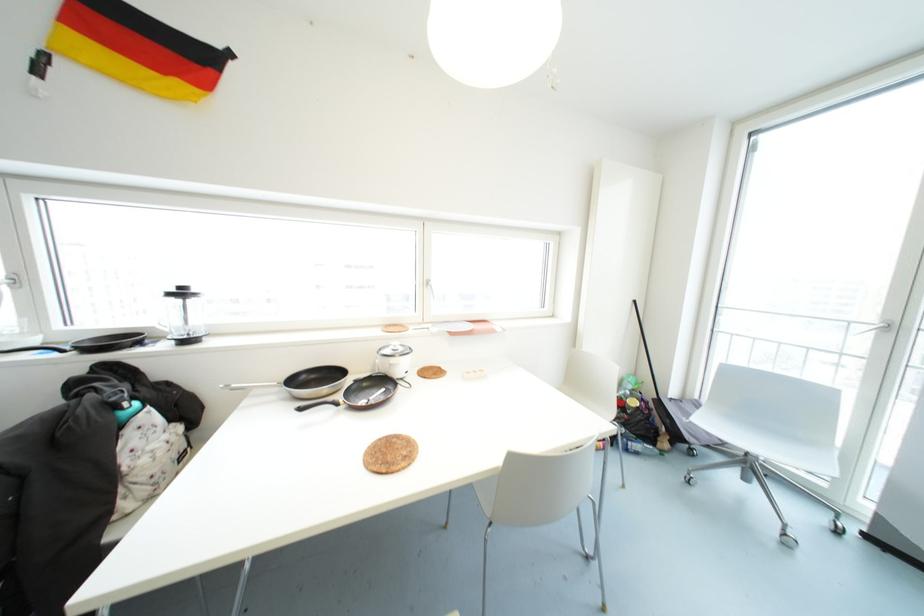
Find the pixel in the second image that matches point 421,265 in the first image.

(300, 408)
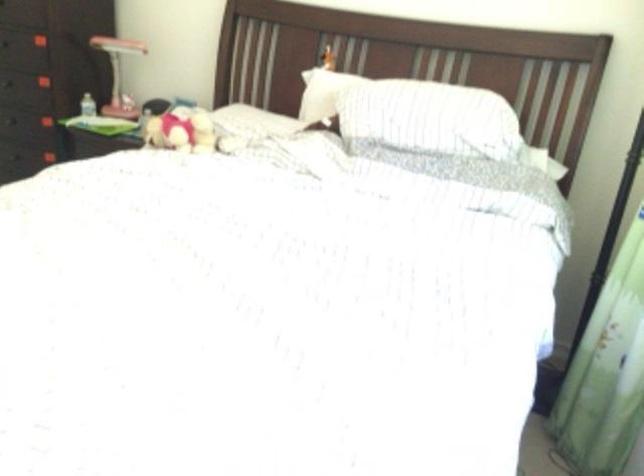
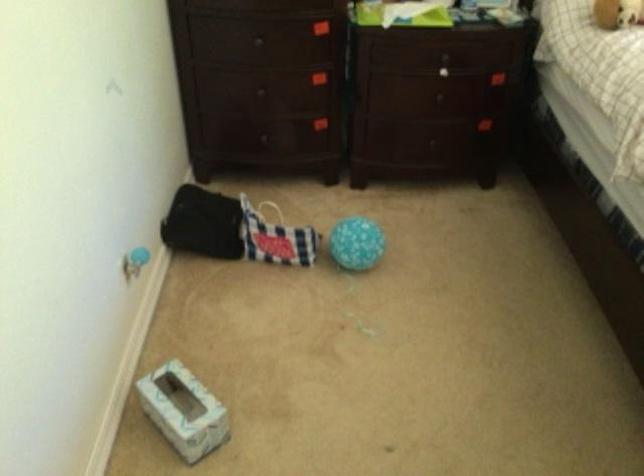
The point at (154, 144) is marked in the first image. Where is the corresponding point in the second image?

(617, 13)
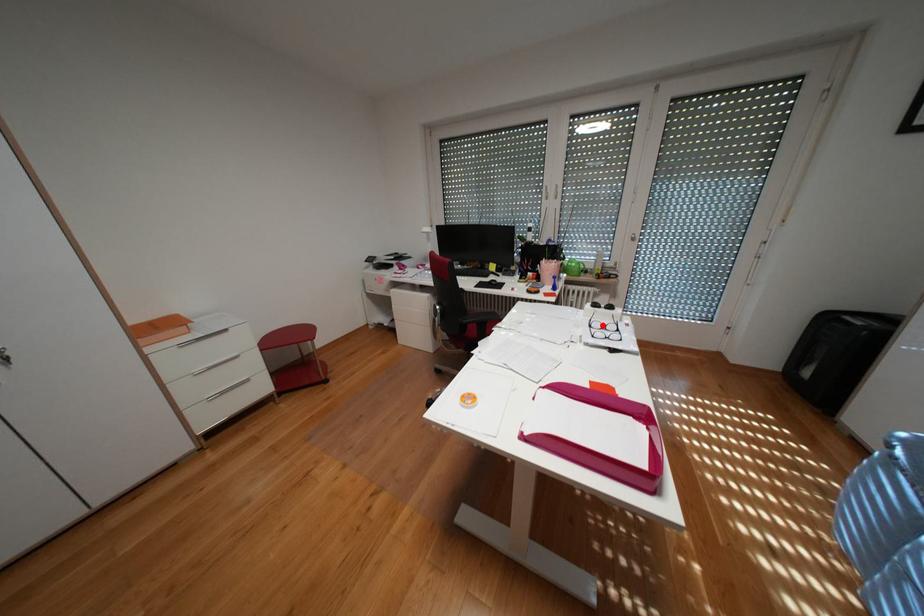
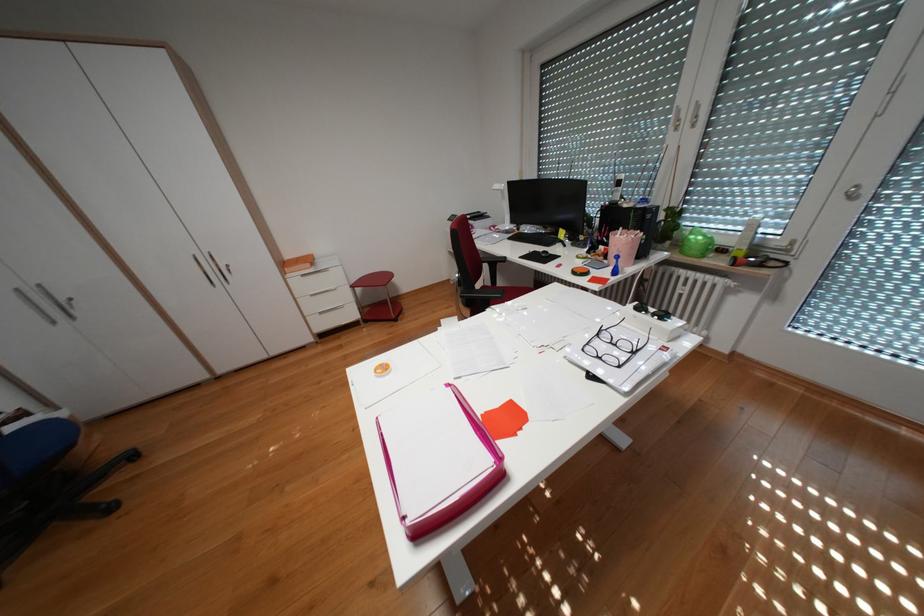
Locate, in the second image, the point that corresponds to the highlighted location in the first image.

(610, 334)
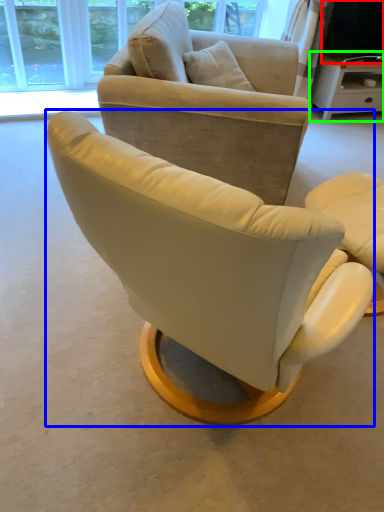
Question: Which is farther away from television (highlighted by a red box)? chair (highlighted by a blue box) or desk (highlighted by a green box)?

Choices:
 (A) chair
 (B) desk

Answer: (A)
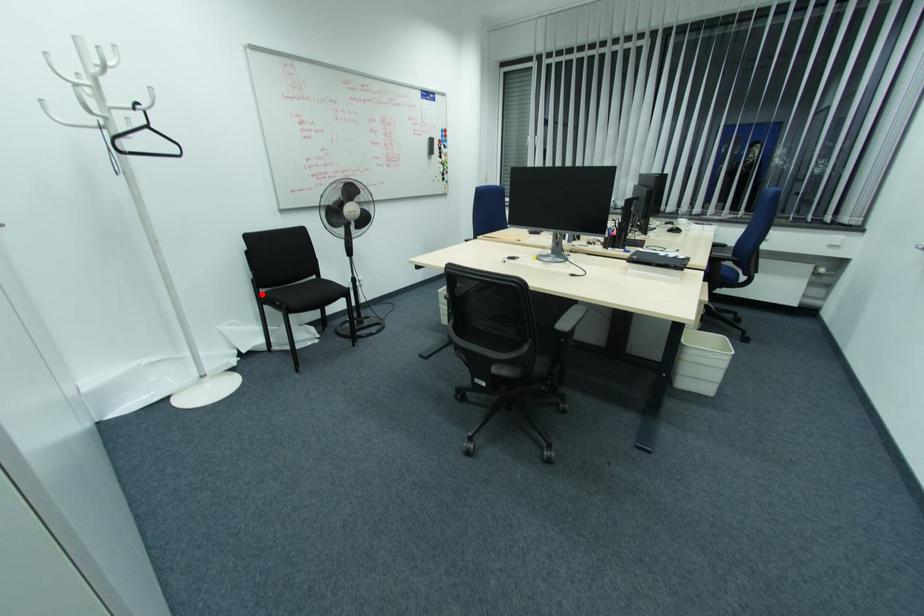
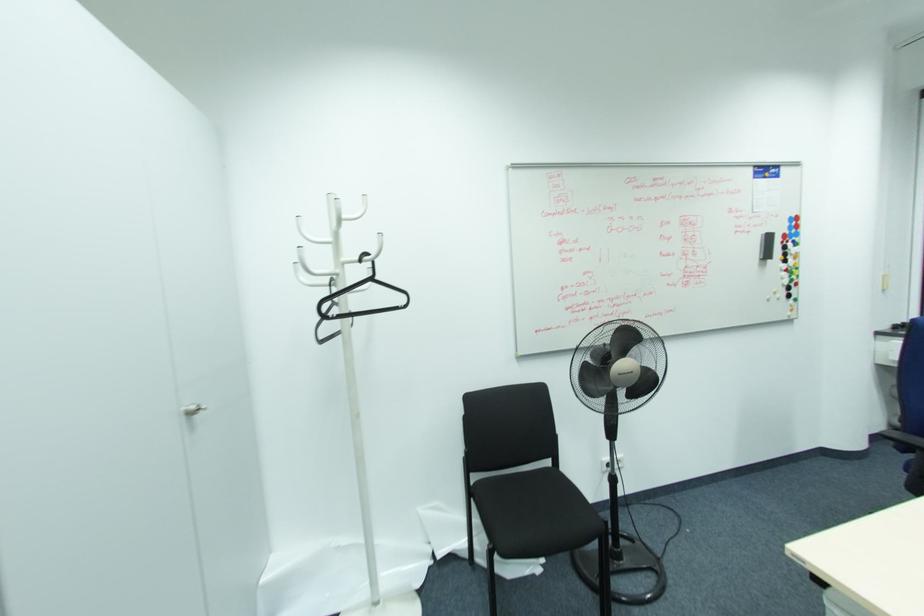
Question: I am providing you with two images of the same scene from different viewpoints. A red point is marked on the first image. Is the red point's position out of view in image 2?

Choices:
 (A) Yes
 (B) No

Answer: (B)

### Exercise instructions:
Reproduce all of the records above line for line and word for word, leaving out the pictures.

### Exercise output:
Find the pixel in the second image that matches point 421,265 in the first image.

(300, 408)
The point at (154, 144) is marked in the first image. Where is the corresponding point in the second image?

(617, 13)
Locate, in the second image, the point that corresponds to the highlighted location in the first image.

(610, 334)
Question: Which is farther away from television (highlighted by a red box)? chair (highlighted by a blue box) or desk (highlighted by a green box)?

Choices:
 (A) chair
 (B) desk

Answer: (A)
Question: I am providing you with two images of the same scene from different viewpoints. A red point is marked on the first image. Is the red point's position out of view in image 2?

Choices:
 (A) Yes
 (B) No

Answer: (B)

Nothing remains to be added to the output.